> [What to work on] The entries below are to be repeated exactly, and their pictures left out.

Items from a data source
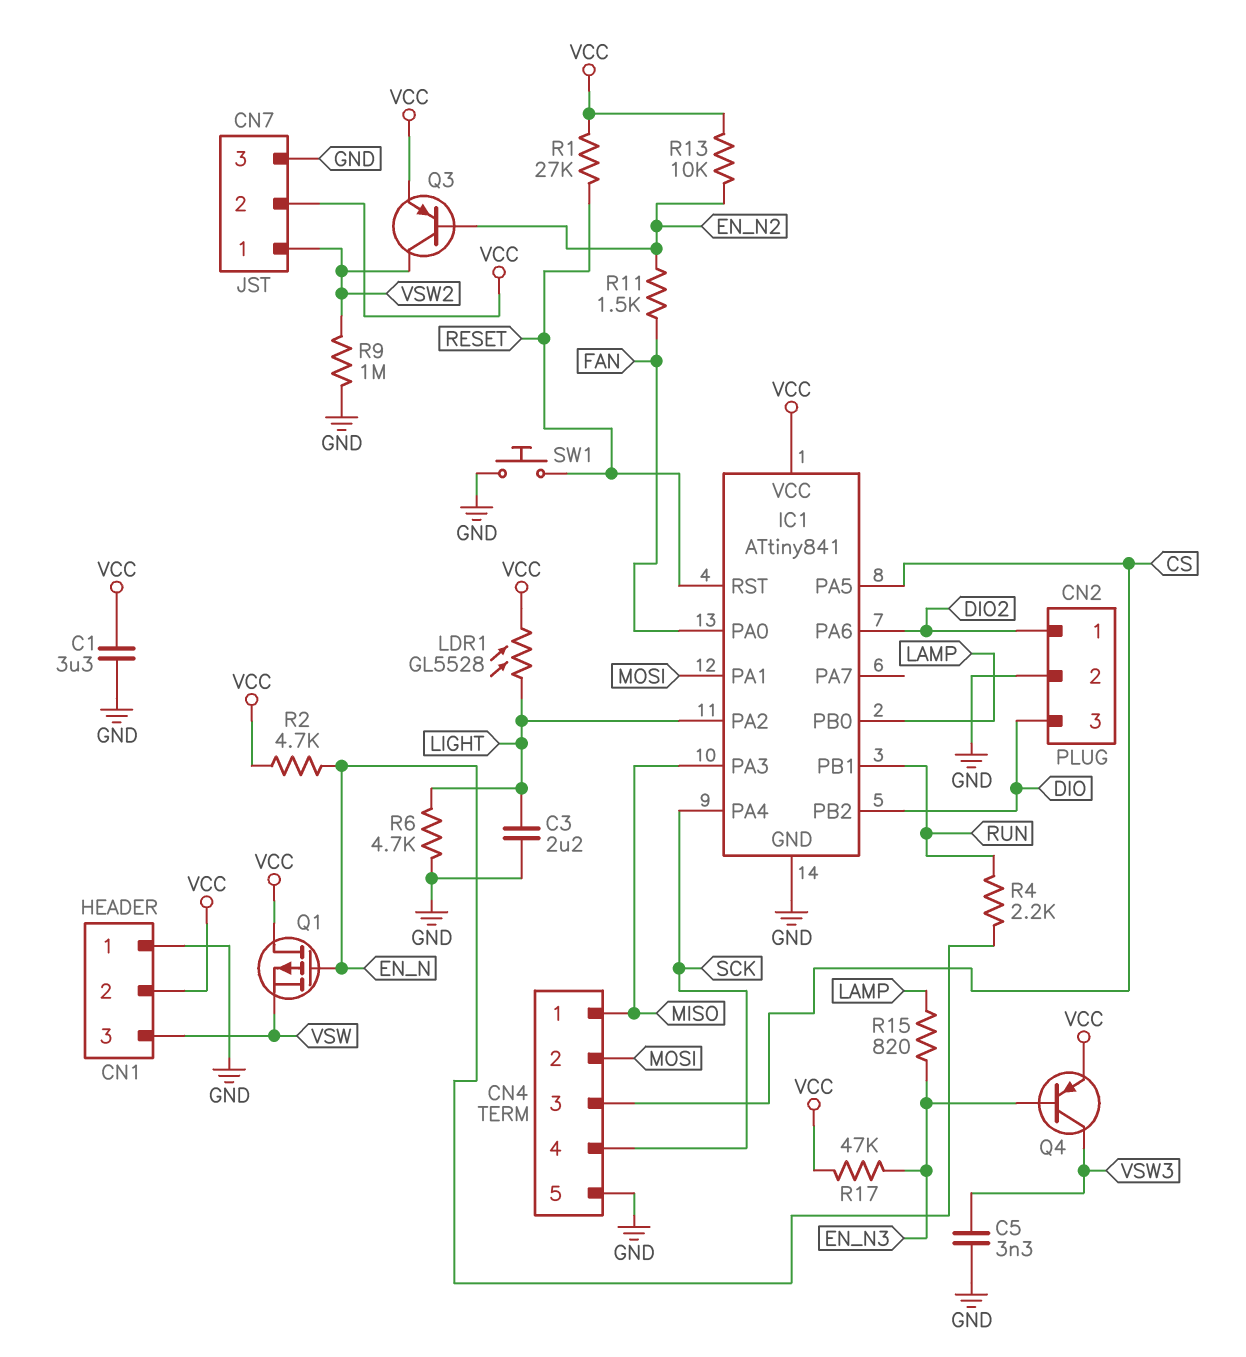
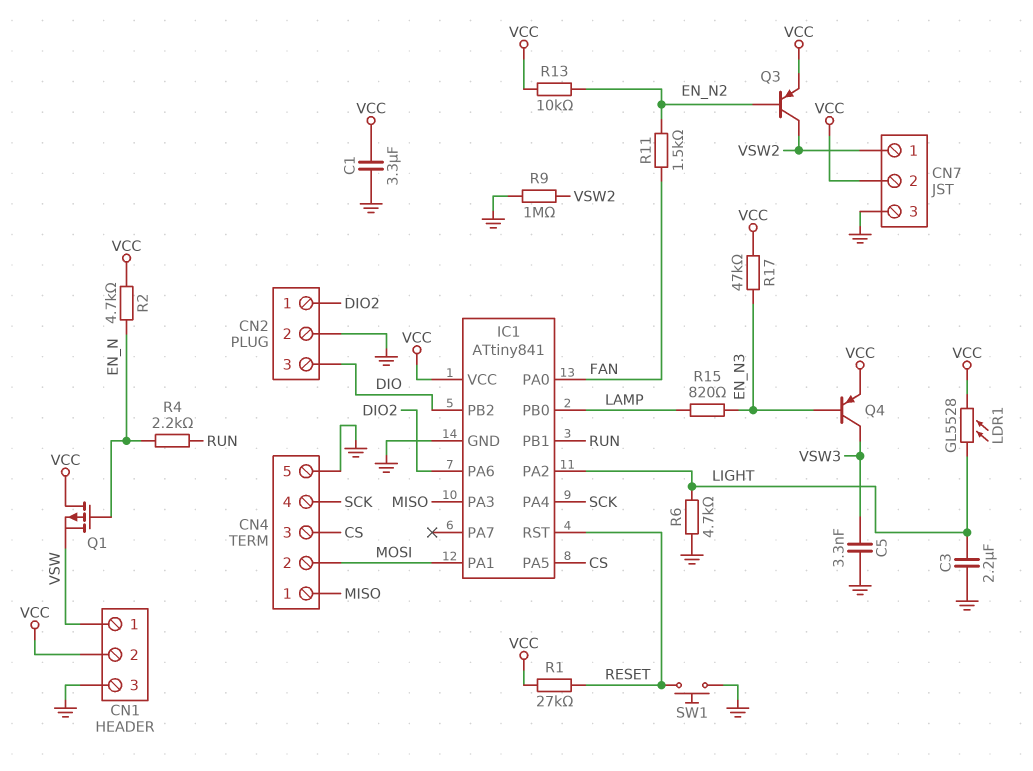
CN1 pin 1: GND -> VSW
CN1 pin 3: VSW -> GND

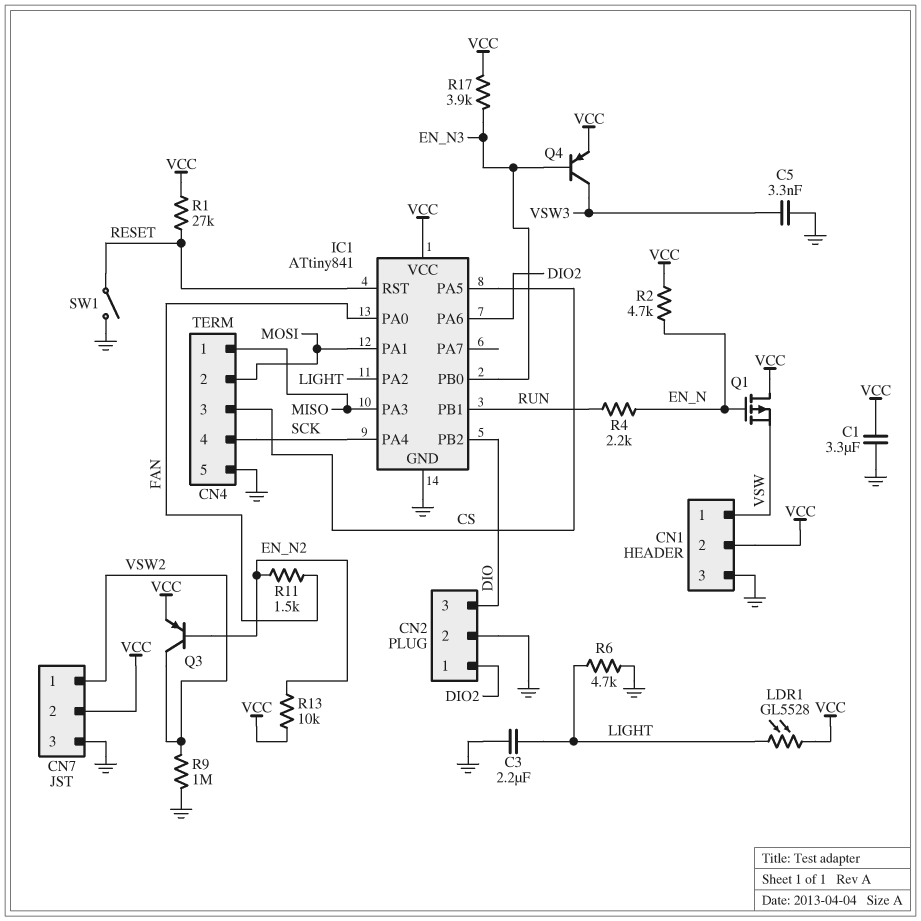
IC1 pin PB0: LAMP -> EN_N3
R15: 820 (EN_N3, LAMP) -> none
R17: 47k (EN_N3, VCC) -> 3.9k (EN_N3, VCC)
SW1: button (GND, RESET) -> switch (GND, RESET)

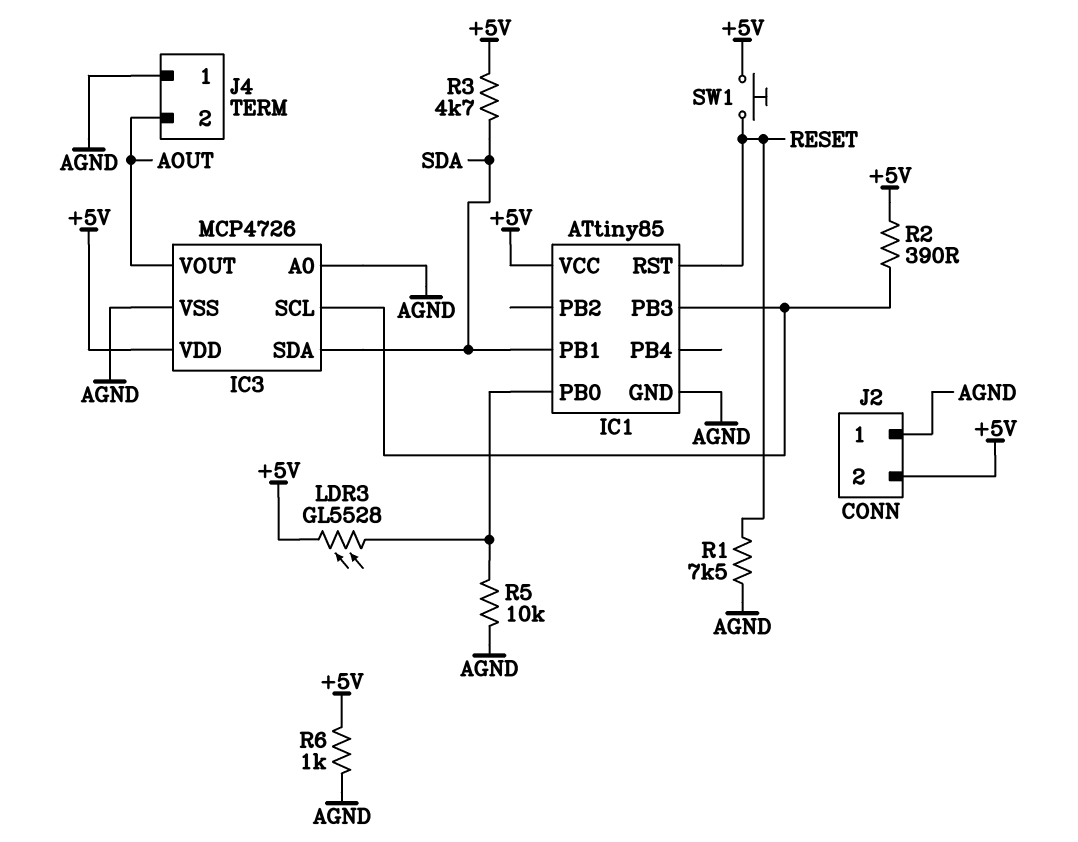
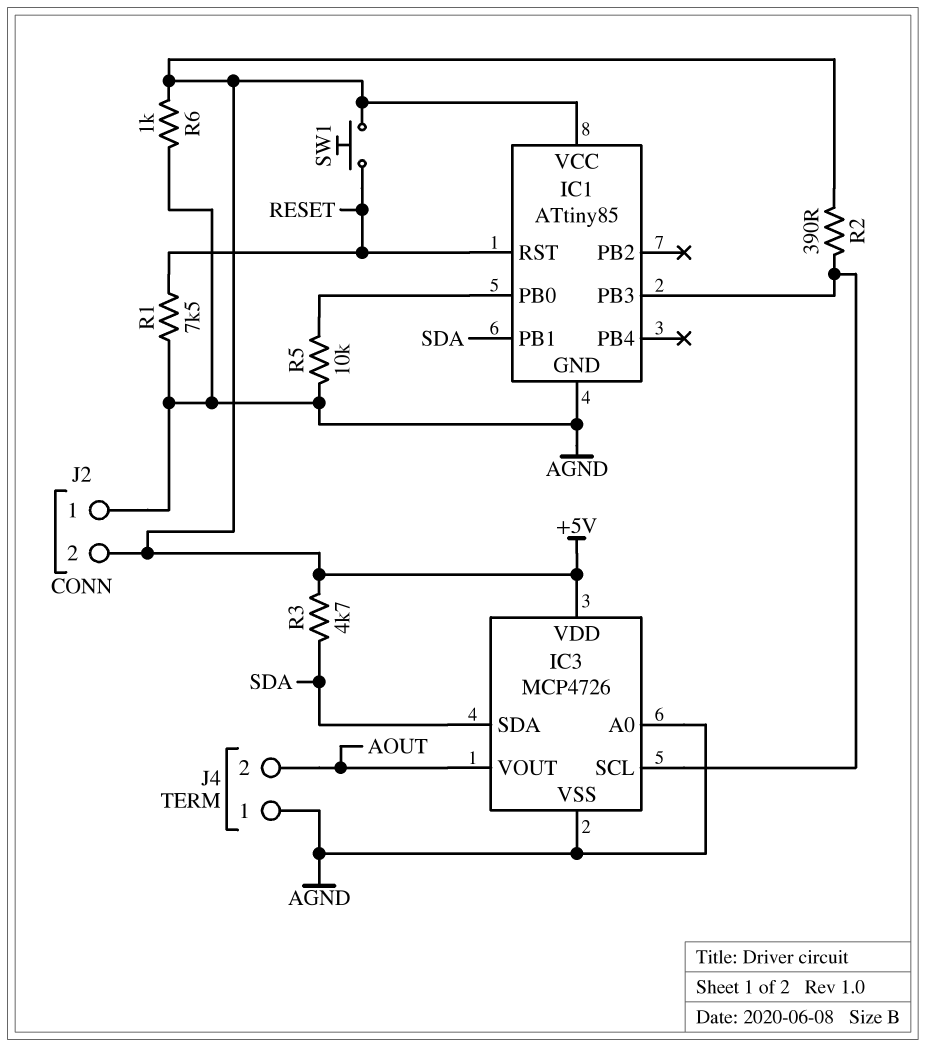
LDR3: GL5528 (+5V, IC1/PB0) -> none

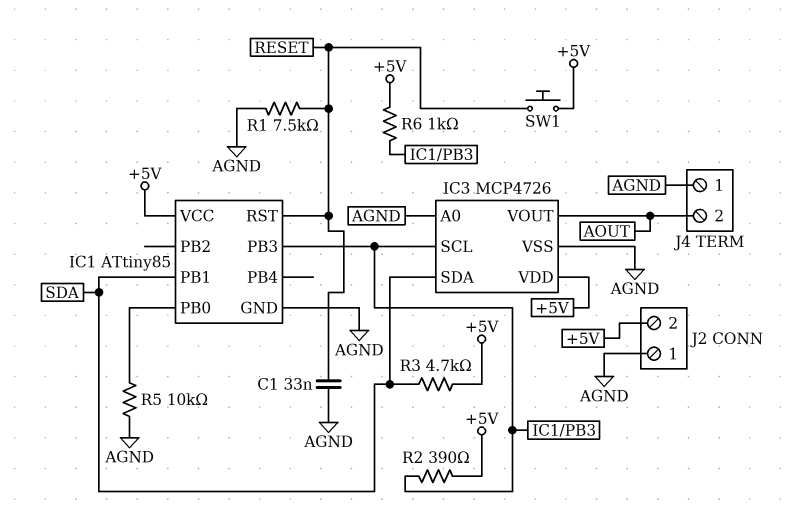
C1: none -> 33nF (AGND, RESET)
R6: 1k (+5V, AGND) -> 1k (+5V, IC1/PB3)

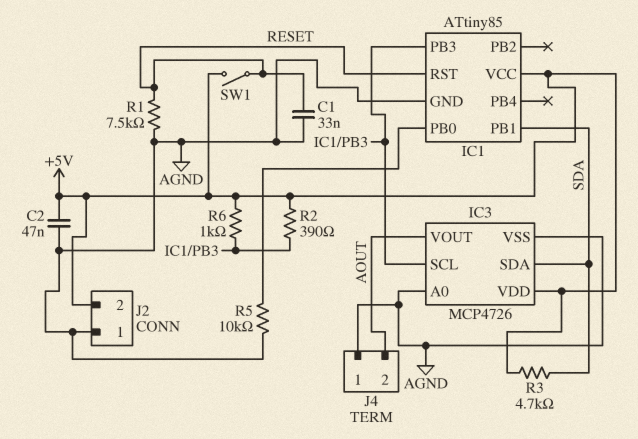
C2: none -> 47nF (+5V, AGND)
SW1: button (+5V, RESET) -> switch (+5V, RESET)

> [Answer to this task]
CN1 pin 1: GND -> VSW
CN1 pin 3: VSW -> GND

IC1 pin PB0: LAMP -> EN_N3
R15: 820 (EN_N3, LAMP) -> none
R17: 47k (EN_N3, VCC) -> 3.9k (EN_N3, VCC)
SW1: button (GND, RESET) -> switch (GND, RESET)

LDR3: GL5528 (+5V, IC1/PB0) -> none

C1: none -> 33nF (AGND, RESET)
R6: 1k (+5V, AGND) -> 1k (+5V, IC1/PB3)

C2: none -> 47nF (+5V, AGND)
SW1: button (+5V, RESET) -> switch (+5V, RESET)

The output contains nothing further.